[Data extracted from a collection]
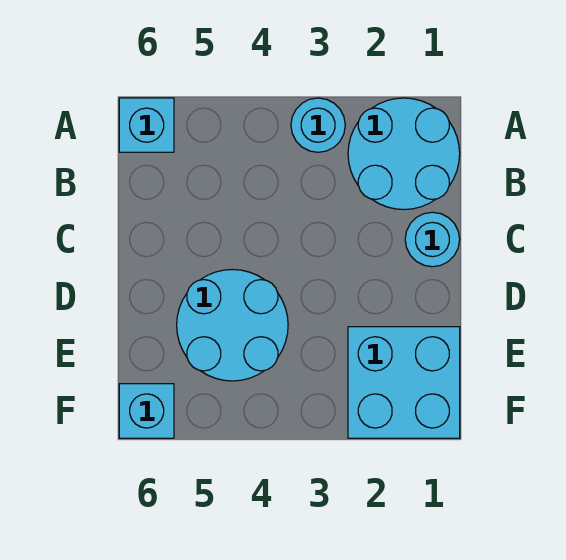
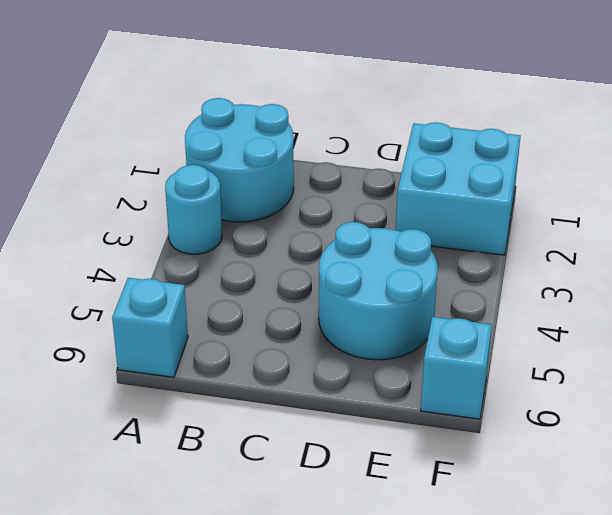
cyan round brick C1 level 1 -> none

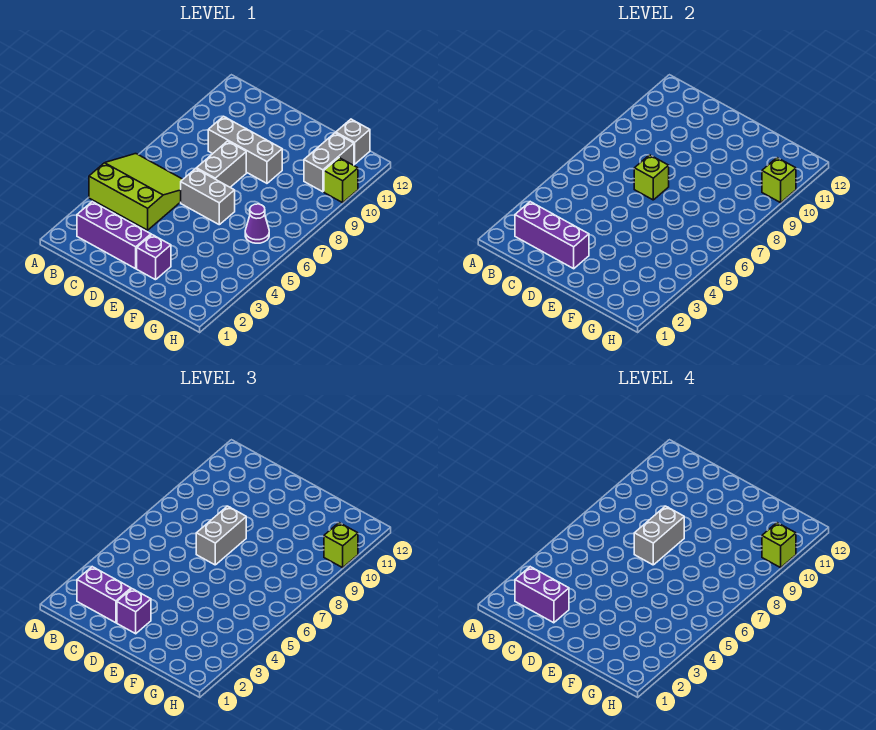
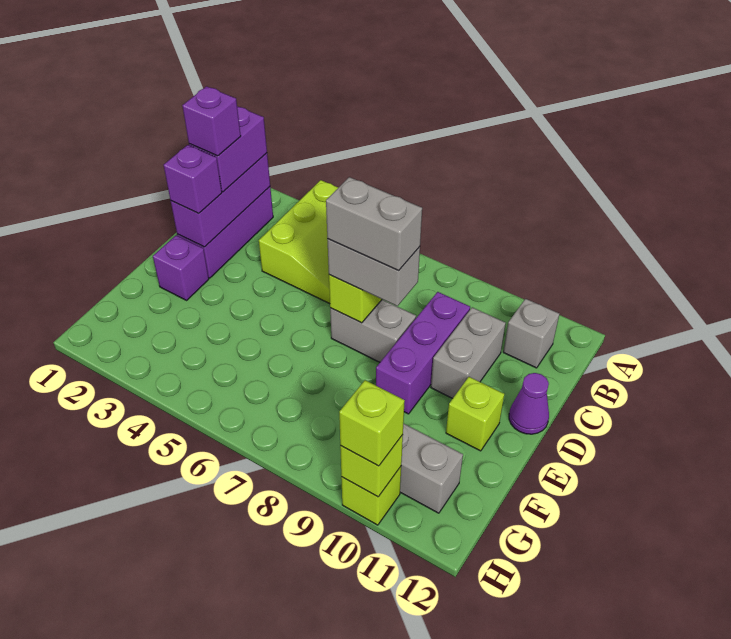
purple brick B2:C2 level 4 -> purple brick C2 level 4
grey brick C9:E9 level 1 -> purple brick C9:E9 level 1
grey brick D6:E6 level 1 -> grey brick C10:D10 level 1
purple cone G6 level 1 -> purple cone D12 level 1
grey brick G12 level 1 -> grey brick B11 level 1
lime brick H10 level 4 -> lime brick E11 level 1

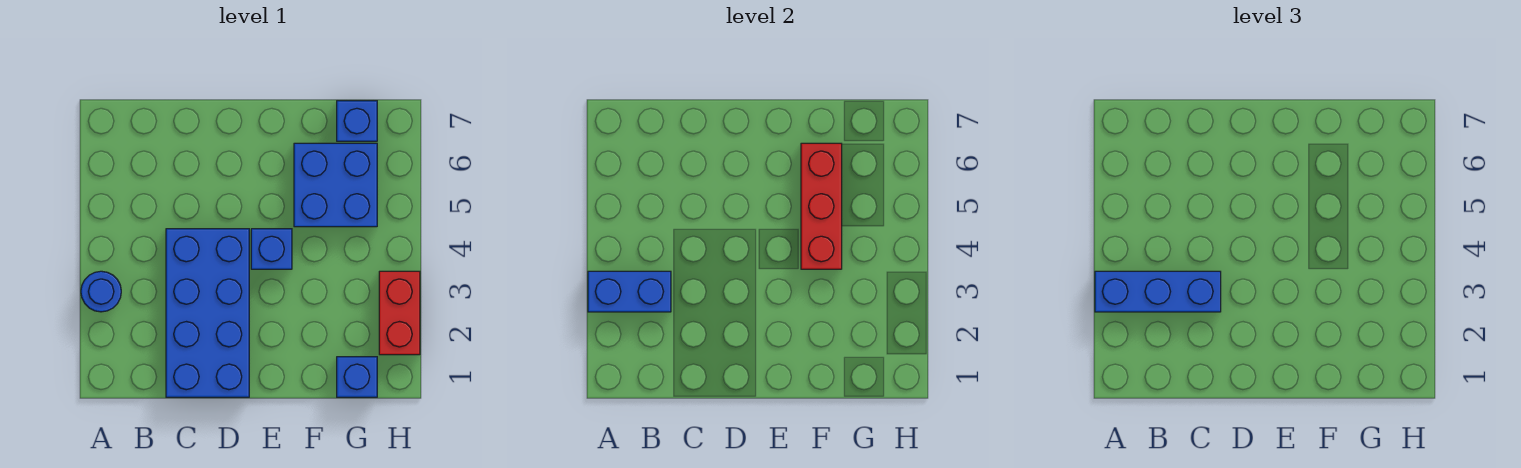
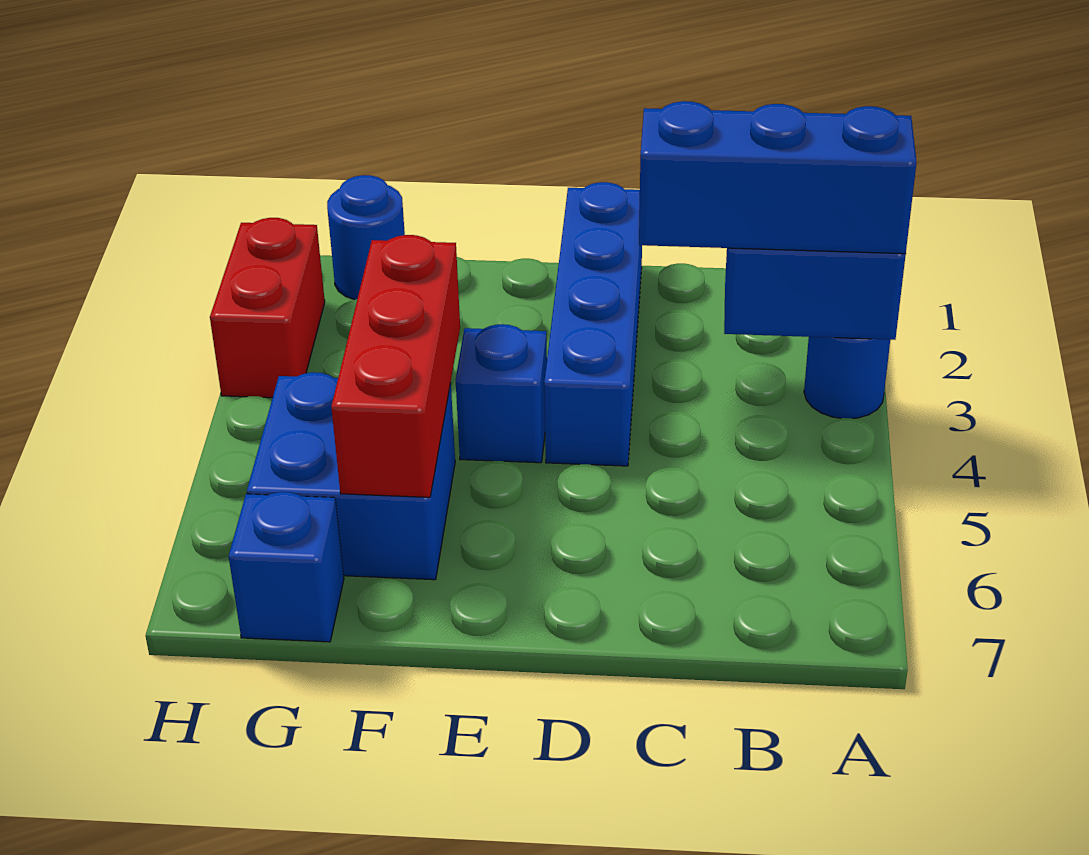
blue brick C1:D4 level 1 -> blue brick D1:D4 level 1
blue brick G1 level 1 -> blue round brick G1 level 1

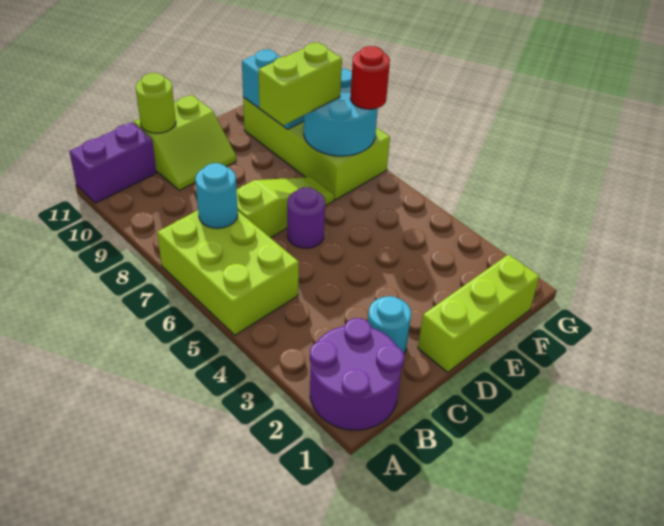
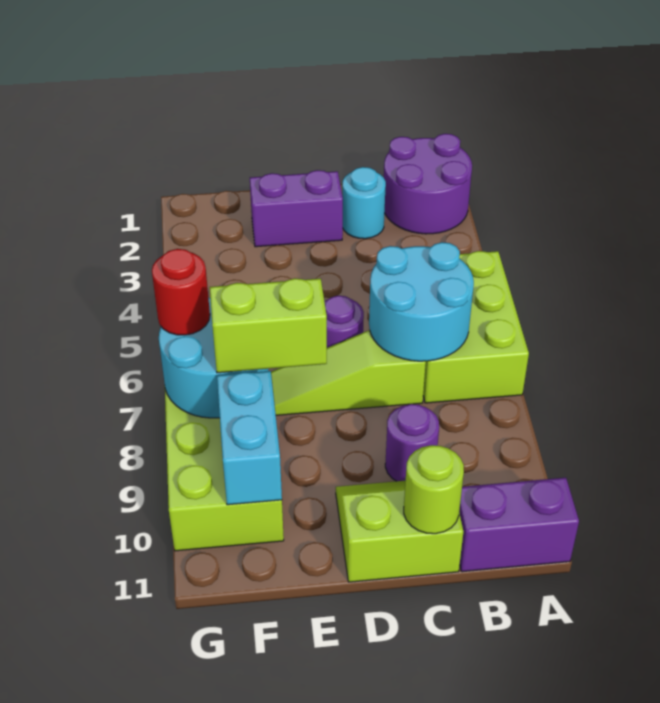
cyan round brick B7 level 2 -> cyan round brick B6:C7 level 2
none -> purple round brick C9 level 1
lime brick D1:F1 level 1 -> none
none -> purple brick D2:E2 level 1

Task details: Starting at the line that contains "lime brick H10", please write out each line through the last line of the data, both ends included, and keep pictures out of the copy.

Response to this exercise:
lime brick H10 level 4 -> lime brick E11 level 1

blue brick C1:D4 level 1 -> blue brick D1:D4 level 1
blue brick G1 level 1 -> blue round brick G1 level 1

cyan round brick B7 level 2 -> cyan round brick B6:C7 level 2
none -> purple round brick C9 level 1
lime brick D1:F1 level 1 -> none
none -> purple brick D2:E2 level 1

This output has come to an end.